→ What the task asks
Word for word, transcribe every line from the one holding "[(354,272),(346,275),(351,286),(359,282),(354,272)]" through the end of the records, but not the pictures.

→ Available records
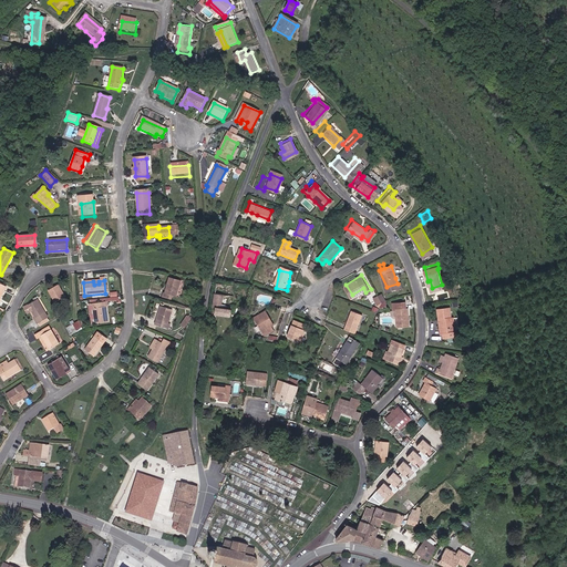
[(176,300),(181,285),(168,281),(164,297),(163,297),(162,300),(169,303),(171,299),(176,300)]
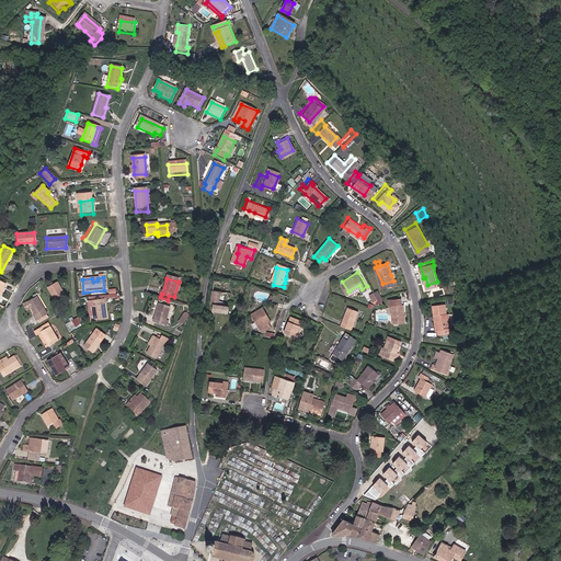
[(58,282),(47,288),(55,300),(64,296),(58,288),(60,287),(58,282)]
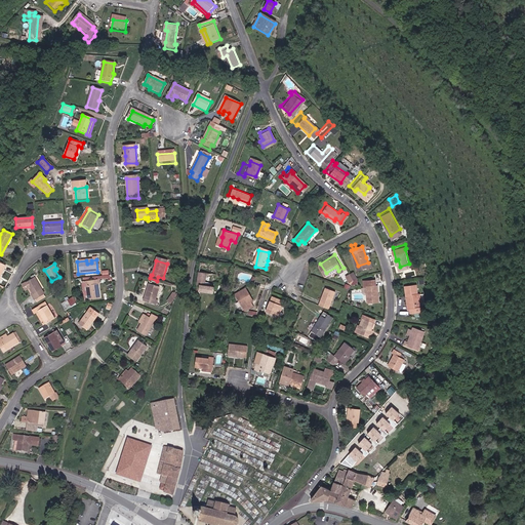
[(354,272),(346,275),(351,286),(359,282),(354,272)]
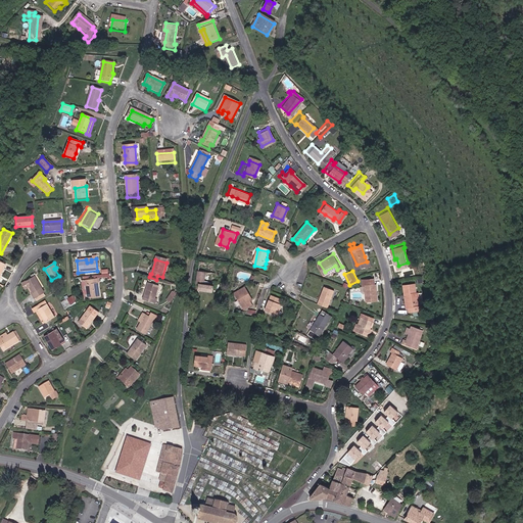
[(215,293),(217,275),(198,272),(197,285),(200,286),(199,292),(215,293)]
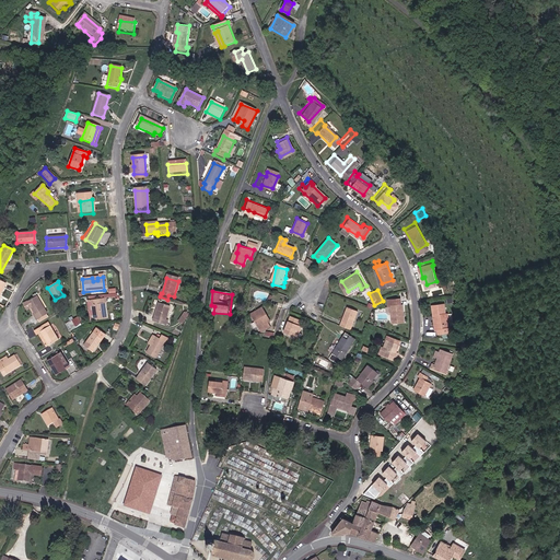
[(393,318),(405,317),(403,300),(401,300),(400,294),(387,295),(388,302),(391,301),(393,318)]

→ Your solution
[(354,272),(346,275),(351,286),(359,282),(354,272)]
[(215,293),(217,275),(198,272),(197,285),(200,286),(199,292),(215,293)]
[(393,318),(405,317),(403,300),(401,300),(400,294),(387,295),(388,302),(391,301),(393,318)]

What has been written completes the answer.